#### Given request:
Please count the lines in the entries below that contain the word "mark", and give only the number.

----- Items

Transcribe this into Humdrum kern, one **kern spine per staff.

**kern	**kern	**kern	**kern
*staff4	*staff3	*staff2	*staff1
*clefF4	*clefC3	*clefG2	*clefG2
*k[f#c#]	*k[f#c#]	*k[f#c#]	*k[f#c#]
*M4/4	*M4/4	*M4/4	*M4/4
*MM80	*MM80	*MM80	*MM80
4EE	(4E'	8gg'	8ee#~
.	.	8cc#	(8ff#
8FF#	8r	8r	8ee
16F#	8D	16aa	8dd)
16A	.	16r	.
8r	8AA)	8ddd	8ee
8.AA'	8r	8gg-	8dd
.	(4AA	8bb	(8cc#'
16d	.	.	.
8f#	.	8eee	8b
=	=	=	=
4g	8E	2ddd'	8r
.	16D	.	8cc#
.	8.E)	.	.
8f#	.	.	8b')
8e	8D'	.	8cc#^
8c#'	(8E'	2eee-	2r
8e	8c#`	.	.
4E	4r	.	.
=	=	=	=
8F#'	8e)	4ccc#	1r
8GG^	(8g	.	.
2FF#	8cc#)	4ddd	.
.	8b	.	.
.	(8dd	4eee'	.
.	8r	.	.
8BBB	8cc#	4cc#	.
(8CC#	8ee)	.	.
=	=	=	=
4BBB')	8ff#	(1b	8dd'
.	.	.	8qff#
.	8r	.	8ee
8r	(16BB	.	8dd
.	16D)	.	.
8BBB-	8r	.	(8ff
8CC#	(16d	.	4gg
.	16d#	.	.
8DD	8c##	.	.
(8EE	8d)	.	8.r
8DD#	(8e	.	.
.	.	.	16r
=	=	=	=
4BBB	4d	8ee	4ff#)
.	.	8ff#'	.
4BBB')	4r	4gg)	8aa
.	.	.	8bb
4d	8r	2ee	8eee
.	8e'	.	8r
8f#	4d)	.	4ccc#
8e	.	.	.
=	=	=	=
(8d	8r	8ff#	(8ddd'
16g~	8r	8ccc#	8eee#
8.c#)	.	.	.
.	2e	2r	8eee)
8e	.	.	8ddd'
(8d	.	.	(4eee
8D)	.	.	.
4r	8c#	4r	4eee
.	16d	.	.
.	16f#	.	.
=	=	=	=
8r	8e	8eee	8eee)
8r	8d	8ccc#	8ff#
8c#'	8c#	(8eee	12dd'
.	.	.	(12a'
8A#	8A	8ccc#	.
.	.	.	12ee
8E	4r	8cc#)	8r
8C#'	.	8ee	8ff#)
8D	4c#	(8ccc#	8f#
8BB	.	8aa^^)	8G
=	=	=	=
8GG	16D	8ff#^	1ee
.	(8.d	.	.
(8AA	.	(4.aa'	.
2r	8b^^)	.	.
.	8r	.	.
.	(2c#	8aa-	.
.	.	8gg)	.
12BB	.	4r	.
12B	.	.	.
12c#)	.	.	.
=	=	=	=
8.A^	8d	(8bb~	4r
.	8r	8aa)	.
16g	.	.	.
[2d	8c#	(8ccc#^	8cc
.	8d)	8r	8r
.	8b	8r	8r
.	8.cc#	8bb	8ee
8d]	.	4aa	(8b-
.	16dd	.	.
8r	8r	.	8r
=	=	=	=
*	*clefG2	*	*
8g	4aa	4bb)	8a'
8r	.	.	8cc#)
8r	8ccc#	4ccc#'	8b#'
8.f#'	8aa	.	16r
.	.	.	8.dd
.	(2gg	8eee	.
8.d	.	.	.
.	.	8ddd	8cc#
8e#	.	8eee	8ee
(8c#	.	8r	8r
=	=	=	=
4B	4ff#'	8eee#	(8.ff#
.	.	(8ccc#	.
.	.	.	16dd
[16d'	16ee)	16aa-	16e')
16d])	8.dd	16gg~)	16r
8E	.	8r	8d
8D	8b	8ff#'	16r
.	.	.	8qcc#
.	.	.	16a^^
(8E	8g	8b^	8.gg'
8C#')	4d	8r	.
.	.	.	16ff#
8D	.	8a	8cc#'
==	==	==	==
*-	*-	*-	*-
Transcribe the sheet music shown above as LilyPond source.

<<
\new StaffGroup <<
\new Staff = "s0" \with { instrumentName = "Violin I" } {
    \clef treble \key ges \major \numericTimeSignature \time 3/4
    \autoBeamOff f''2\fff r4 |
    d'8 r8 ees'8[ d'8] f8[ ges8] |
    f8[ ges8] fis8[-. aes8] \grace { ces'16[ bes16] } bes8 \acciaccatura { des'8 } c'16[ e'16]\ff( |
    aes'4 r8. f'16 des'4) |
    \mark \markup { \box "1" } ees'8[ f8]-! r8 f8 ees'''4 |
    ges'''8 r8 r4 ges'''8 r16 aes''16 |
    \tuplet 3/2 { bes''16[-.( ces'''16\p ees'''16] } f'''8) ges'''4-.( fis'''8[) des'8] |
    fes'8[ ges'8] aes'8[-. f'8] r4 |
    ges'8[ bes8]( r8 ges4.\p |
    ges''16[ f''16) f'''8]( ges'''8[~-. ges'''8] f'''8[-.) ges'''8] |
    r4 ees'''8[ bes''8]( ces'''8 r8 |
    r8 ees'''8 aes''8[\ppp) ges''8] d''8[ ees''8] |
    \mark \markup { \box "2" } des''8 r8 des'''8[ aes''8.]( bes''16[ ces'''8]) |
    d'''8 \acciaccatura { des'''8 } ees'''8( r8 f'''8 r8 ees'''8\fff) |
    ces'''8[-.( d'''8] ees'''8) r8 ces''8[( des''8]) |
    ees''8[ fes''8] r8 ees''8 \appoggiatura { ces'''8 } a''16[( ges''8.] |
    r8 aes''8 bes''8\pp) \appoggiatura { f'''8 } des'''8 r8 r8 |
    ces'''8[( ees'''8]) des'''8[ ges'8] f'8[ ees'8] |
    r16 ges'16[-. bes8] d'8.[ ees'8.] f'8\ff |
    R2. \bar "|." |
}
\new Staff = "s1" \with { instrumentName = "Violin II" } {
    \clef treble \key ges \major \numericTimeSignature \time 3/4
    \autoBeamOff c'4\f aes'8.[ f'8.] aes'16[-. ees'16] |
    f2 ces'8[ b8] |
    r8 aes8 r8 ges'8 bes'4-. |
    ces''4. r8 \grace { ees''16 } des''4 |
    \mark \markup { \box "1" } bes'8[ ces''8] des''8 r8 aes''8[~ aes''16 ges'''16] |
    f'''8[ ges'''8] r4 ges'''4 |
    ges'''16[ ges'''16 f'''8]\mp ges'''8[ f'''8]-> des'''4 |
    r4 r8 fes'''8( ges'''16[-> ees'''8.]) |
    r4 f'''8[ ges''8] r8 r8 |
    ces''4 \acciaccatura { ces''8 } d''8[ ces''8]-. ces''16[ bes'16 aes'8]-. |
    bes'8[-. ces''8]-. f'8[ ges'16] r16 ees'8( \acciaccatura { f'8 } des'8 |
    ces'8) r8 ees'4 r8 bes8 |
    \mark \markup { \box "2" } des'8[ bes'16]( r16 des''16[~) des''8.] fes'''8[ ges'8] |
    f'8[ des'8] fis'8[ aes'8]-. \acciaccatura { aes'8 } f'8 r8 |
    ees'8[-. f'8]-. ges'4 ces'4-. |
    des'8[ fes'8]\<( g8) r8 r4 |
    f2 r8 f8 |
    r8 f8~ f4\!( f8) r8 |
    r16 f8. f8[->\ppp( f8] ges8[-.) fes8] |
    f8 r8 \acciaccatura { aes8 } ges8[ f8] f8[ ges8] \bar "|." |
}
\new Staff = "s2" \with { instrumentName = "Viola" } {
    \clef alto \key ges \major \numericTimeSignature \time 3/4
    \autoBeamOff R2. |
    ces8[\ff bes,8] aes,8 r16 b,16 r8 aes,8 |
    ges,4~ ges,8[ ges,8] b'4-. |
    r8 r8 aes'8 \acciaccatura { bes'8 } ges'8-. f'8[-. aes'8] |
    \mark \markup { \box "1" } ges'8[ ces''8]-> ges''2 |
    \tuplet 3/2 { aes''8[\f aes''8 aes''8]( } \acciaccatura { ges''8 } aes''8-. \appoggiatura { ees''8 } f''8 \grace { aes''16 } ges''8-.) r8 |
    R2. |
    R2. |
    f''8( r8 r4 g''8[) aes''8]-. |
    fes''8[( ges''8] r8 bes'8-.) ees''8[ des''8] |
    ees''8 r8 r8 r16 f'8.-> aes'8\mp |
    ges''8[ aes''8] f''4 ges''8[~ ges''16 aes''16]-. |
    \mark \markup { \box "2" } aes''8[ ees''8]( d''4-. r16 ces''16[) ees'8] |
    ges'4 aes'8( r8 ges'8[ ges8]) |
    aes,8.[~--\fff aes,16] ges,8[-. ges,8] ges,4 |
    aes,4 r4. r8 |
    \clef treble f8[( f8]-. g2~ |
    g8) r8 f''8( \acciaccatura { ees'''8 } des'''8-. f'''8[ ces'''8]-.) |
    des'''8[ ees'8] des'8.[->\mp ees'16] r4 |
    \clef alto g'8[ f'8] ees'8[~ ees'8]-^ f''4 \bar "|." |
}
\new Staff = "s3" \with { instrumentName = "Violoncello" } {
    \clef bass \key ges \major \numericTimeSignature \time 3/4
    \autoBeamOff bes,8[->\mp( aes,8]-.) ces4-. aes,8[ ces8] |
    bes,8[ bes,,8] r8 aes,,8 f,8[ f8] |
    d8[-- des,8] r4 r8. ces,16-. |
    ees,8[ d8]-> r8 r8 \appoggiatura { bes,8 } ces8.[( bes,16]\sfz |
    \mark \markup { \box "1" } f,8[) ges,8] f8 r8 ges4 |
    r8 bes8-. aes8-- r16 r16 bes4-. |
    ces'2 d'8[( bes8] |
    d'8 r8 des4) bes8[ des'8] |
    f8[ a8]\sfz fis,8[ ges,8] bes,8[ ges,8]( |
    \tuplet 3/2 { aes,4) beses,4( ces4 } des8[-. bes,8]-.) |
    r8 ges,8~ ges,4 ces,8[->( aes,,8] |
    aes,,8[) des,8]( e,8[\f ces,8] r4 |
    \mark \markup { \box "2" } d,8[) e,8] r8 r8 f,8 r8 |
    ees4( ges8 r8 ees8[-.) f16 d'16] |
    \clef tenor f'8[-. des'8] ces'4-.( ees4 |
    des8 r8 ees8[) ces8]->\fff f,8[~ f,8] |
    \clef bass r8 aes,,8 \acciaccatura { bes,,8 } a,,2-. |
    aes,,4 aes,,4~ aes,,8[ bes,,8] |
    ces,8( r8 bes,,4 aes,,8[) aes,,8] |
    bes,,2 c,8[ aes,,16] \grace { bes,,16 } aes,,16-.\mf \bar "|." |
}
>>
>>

----------

#### Completed exercise:
8